SOURCE MATERIAL >>
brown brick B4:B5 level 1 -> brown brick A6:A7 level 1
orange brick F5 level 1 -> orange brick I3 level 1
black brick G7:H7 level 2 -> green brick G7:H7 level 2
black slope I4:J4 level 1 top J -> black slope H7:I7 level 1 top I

PROBLEM REQUIREMENTS >>
Exactly and in full, write out the lines from the one containing "black brick G7:H7" through the end of the listing.

RESPONSE >>
black brick G7:H7 level 2 -> green brick G7:H7 level 2
black slope I4:J4 level 1 top J -> black slope H7:I7 level 1 top I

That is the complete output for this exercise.